*** Opening EXCERPTED RECORDS ***
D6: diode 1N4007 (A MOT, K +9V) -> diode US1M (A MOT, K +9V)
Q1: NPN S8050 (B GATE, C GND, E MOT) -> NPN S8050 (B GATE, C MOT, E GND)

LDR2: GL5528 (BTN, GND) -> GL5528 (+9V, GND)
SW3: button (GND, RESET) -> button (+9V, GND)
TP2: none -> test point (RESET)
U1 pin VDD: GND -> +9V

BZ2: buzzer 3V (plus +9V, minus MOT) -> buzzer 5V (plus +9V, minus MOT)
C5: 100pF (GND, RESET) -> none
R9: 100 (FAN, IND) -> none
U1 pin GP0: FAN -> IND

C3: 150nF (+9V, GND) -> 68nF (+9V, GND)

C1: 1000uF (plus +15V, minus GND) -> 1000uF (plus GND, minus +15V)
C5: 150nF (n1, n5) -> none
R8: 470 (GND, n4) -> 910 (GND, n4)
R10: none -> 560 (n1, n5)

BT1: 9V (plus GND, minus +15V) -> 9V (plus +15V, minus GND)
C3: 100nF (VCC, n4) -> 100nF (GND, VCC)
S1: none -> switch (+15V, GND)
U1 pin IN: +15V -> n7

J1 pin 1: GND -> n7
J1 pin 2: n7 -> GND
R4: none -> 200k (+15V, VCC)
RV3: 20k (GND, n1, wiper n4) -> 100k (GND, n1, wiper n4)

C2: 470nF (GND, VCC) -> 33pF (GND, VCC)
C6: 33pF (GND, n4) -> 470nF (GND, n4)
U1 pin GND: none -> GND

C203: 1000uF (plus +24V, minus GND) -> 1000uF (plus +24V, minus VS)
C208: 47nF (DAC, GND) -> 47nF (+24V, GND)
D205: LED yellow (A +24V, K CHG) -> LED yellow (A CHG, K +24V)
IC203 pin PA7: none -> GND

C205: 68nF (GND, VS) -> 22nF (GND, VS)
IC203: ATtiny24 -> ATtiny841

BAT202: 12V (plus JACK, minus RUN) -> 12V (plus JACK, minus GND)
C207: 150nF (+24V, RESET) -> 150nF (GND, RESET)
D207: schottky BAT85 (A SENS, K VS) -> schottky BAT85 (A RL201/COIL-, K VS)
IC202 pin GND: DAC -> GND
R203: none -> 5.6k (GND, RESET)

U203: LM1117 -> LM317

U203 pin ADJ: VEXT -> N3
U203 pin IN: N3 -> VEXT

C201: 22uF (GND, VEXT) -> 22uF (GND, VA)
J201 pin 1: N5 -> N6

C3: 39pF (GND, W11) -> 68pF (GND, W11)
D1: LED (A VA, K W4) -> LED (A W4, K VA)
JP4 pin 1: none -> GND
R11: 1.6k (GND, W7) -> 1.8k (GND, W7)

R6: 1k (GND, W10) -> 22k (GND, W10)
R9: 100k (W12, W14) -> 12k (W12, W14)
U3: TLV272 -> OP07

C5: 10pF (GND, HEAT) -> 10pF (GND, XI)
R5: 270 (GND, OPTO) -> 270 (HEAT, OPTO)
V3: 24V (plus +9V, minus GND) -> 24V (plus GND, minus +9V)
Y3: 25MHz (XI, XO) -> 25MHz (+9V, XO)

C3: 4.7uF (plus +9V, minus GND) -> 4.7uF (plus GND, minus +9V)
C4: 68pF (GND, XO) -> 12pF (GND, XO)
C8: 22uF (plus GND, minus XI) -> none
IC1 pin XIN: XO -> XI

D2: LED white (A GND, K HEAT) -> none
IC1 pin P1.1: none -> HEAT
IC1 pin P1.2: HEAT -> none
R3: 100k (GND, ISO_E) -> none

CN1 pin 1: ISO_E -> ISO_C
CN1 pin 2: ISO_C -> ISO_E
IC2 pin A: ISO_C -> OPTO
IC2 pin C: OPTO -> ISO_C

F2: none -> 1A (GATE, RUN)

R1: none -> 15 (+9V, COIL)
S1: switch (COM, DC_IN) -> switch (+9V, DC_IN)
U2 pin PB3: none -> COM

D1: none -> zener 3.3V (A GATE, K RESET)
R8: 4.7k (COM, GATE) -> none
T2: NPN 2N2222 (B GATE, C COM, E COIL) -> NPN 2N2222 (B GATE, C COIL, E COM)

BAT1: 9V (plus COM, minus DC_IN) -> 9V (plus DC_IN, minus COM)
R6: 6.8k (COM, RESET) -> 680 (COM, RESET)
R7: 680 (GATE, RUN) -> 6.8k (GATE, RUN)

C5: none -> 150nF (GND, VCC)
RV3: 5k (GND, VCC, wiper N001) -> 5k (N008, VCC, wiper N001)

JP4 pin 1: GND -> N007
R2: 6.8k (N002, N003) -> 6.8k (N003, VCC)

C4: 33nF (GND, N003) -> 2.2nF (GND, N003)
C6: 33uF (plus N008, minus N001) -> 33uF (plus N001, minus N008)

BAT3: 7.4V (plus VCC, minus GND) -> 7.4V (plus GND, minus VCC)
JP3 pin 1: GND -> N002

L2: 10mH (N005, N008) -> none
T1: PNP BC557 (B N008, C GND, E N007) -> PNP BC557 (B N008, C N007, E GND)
*** Closing EXCERPTED RECORDS ***
- **PROBLEM DESCRIPTION**
Please let your answer be exactly the lines from the one holding "R8: 4.7k (COM, GATE) -> none" through the last line of the entries above, both ends included.

- **YOUR RESPONSE**
R8: 4.7k (COM, GATE) -> none
T2: NPN 2N2222 (B GATE, C COM, E COIL) -> NPN 2N2222 (B GATE, C COIL, E COM)

BAT1: 9V (plus COM, minus DC_IN) -> 9V (plus DC_IN, minus COM)
R6: 6.8k (COM, RESET) -> 680 (COM, RESET)
R7: 680 (GATE, RUN) -> 6.8k (GATE, RUN)

C5: none -> 150nF (GND, VCC)
RV3: 5k (GND, VCC, wiper N001) -> 5k (N008, VCC, wiper N001)

JP4 pin 1: GND -> N007
R2: 6.8k (N002, N003) -> 6.8k (N003, VCC)

C4: 33nF (GND, N003) -> 2.2nF (GND, N003)
C6: 33uF (plus N008, minus N001) -> 33uF (plus N001, minus N008)

BAT3: 7.4V (plus VCC, minus GND) -> 7.4V (plus GND, minus VCC)
JP3 pin 1: GND -> N002

L2: 10mH (N005, N008) -> none
T1: PNP BC557 (B N008, C GND, E N007) -> PNP BC557 (B N008, C N007, E GND)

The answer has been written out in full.